(GIVEN INFORMATION begins)
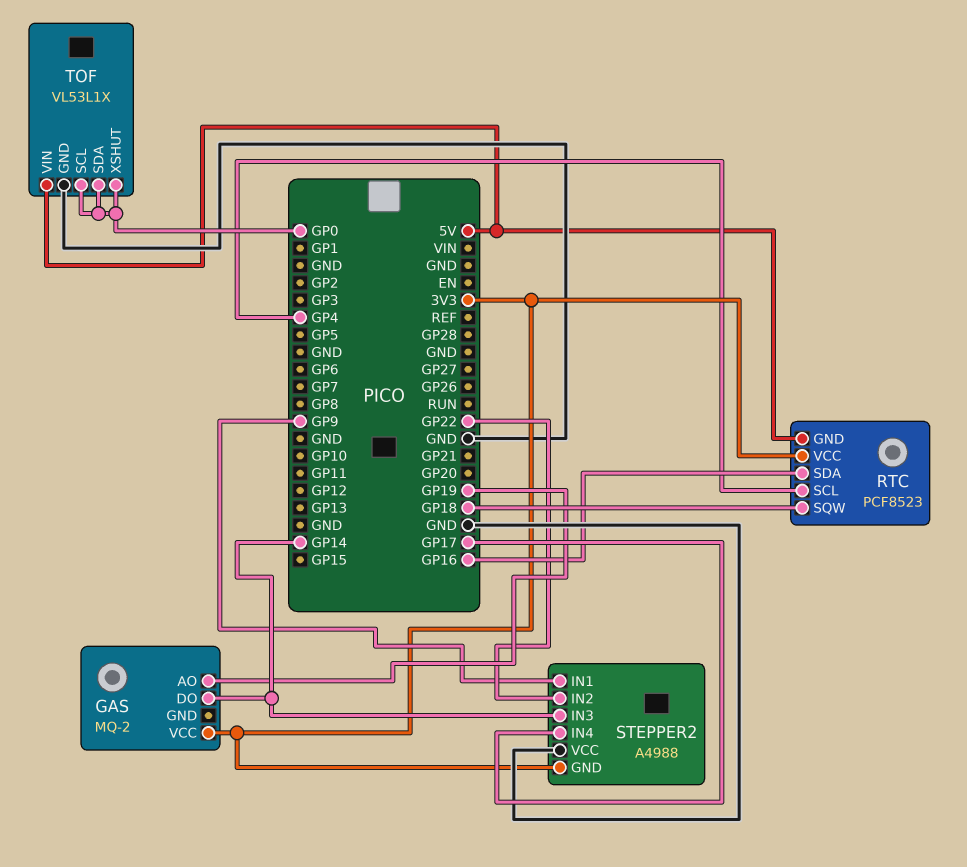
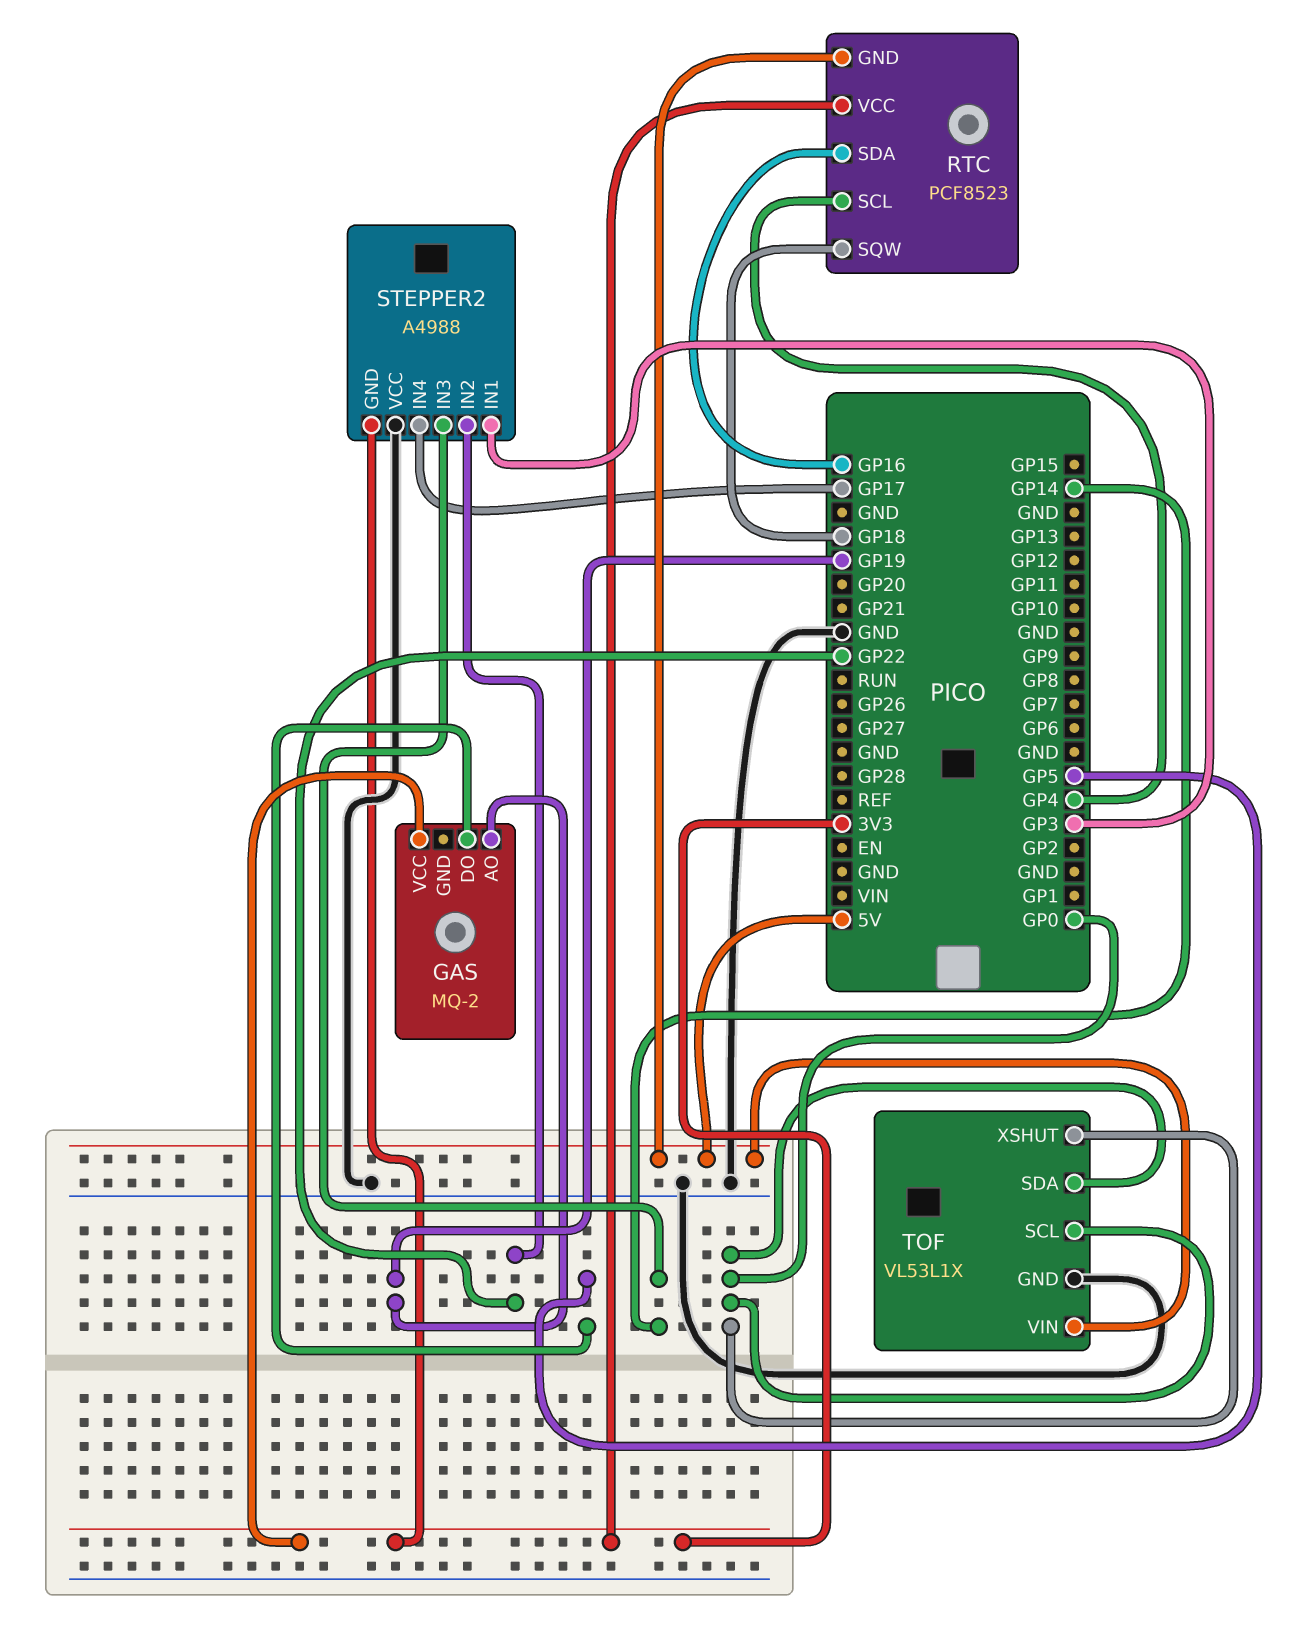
GAS pin DO: GP14 -> GP5
STEPPER2 pin IN1: GP9 -> GP3

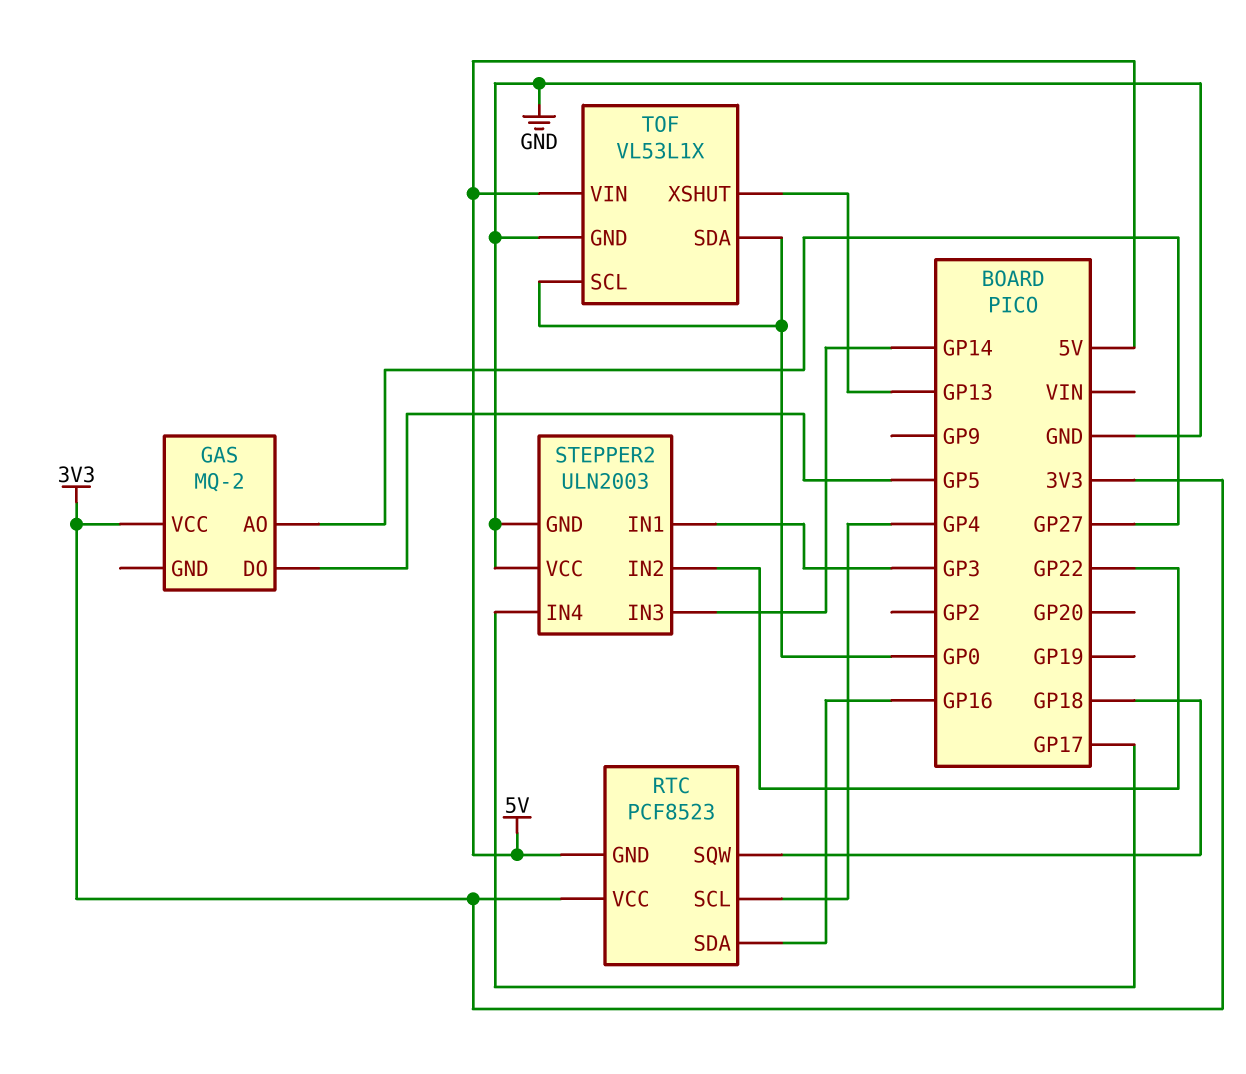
GAS pin AO: GP19 -> GP27
STEPPER2: A4988 -> ULN2003
STEPPER2 pin GND: 3V3 -> GND
TOF pin XSHUT: GP0 -> GP13

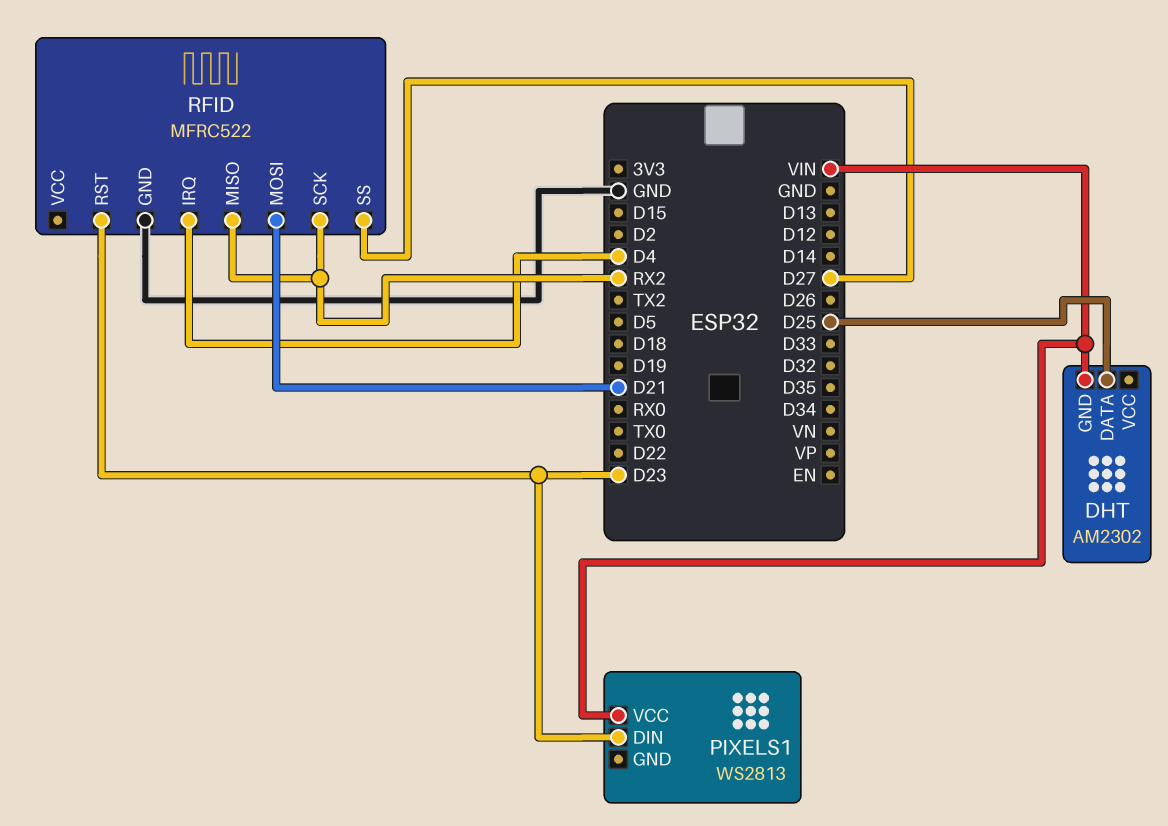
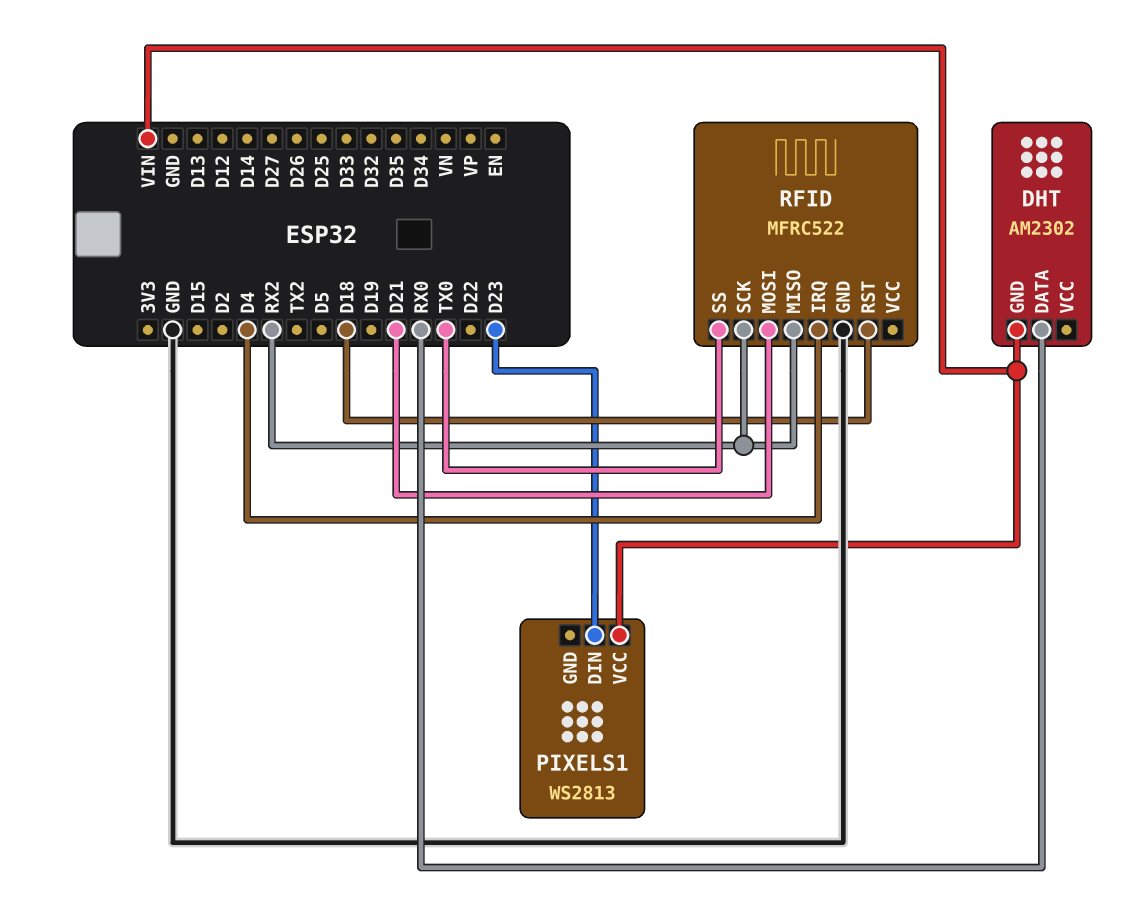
DHT pin DATA: D25 -> RX0
RFID pin RST: D23 -> D18
RFID pin SS: D27 -> TX0

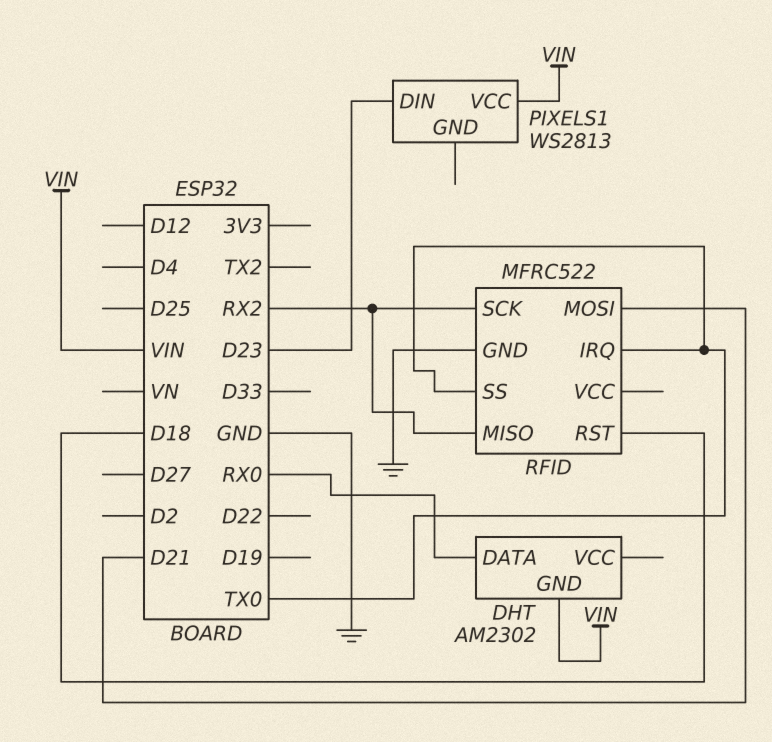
RFID pin IRQ: D4 -> TX0

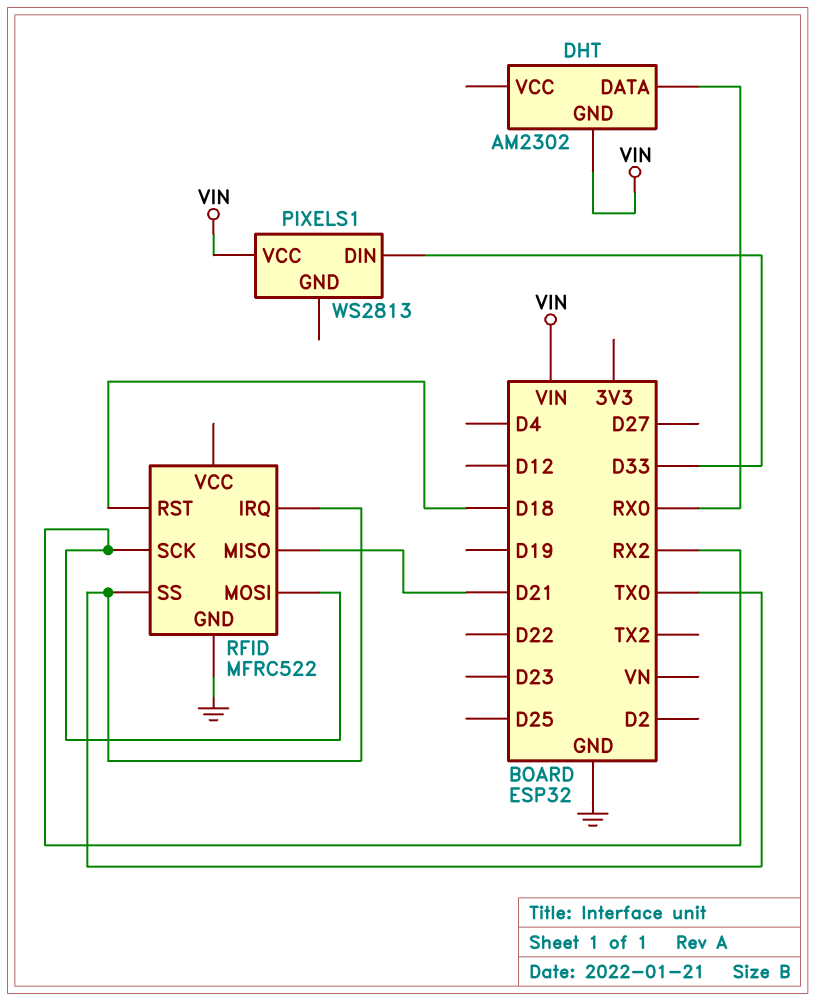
PIXELS1 pin DIN: D23 -> D33
RFID pin MISO: RX2 -> D21
RFID pin MOSI: D21 -> RX2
(GIVEN INFORMATION ends)
_WORK INSTRUCTIONS_. Once the line containing "RFID pin RST: D23 -> D18" is found, transcribe it and the rest of the lines to the end of the listing above exactly, omitting all pictures.

_ANSWER AREA_.
RFID pin RST: D23 -> D18
RFID pin SS: D27 -> TX0

RFID pin IRQ: D4 -> TX0

PIXELS1 pin DIN: D23 -> D33
RFID pin MISO: RX2 -> D21
RFID pin MOSI: D21 -> RX2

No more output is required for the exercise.